» **WHAT TO DO**:
Leave out the pictures and repeat every record exactly.

» **DATASET RECORDS**:
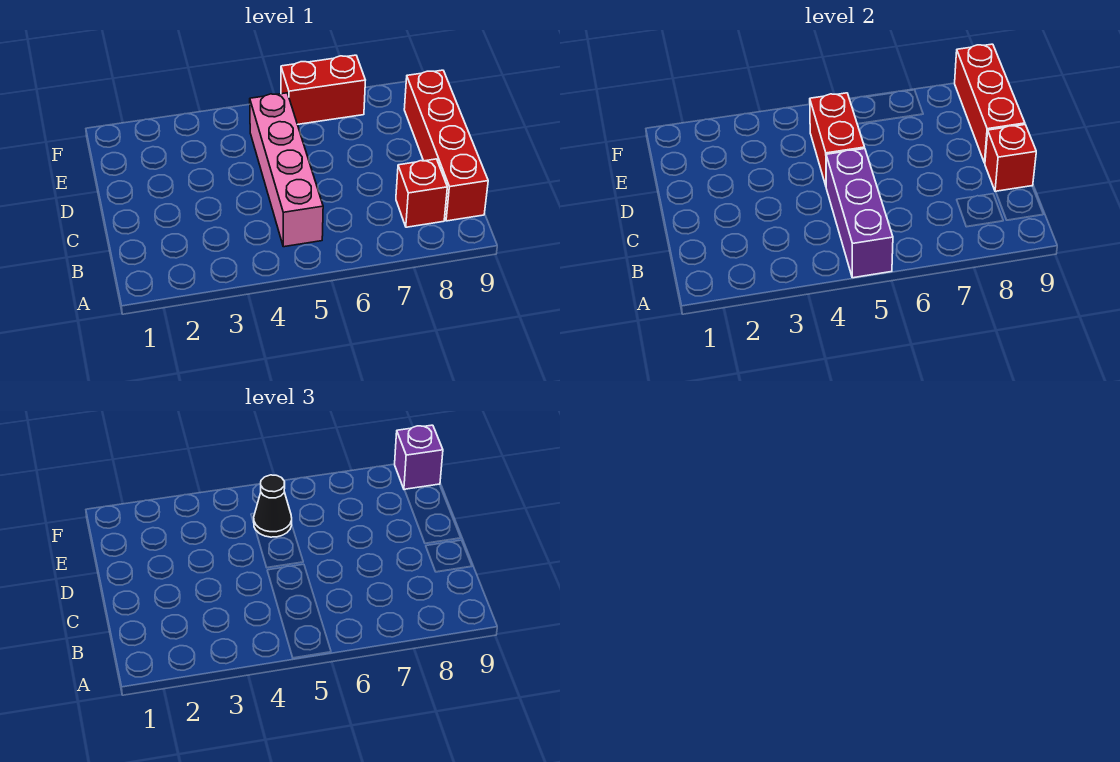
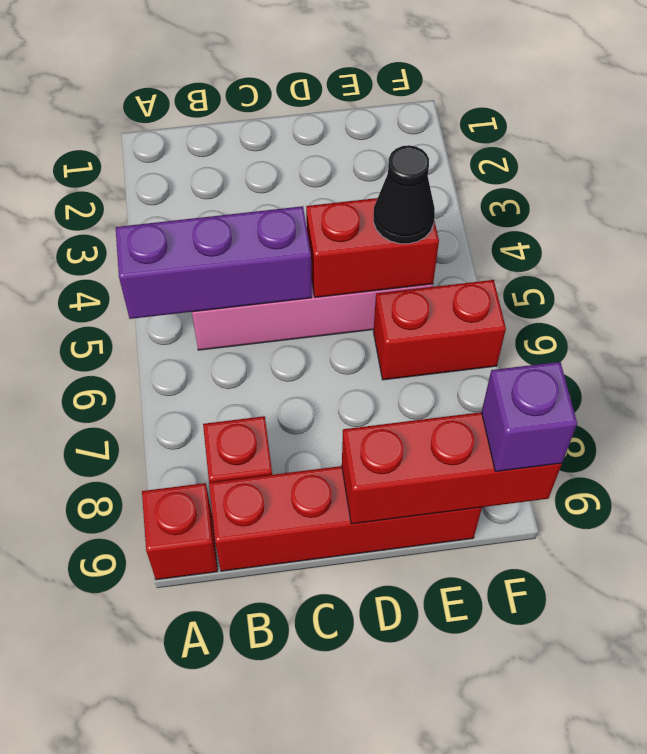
red brick C9 level 2 -> red brick A9 level 1
red brick F6:F7 level 1 -> red brick E6:F6 level 1

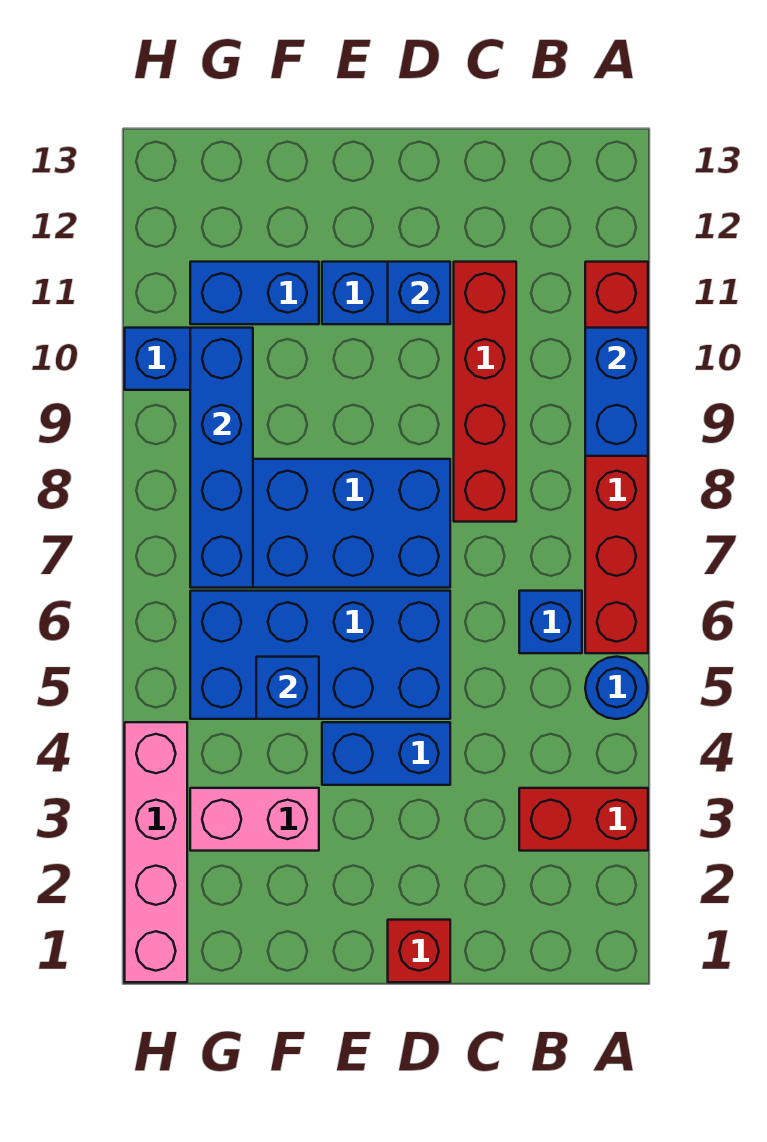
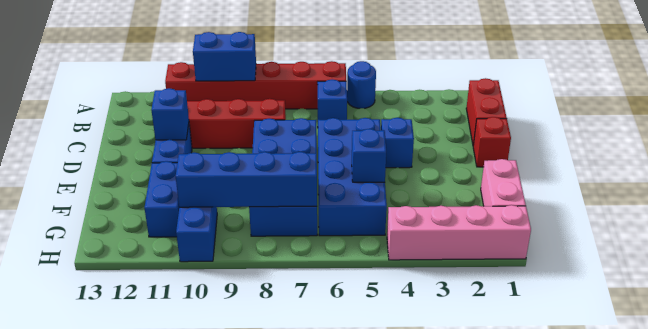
red brick A3:B3 level 1 -> red brick B1:C1 level 1
blue brick D4:E4 level 1 -> blue brick D4 level 1
pink brick F3:G3 level 1 -> pink brick F1:G1 level 1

» **ANSWER TO THIS TASK**:
red brick C9 level 2 -> red brick A9 level 1
red brick F6:F7 level 1 -> red brick E6:F6 level 1

red brick A3:B3 level 1 -> red brick B1:C1 level 1
blue brick D4:E4 level 1 -> blue brick D4 level 1
pink brick F3:G3 level 1 -> pink brick F1:G1 level 1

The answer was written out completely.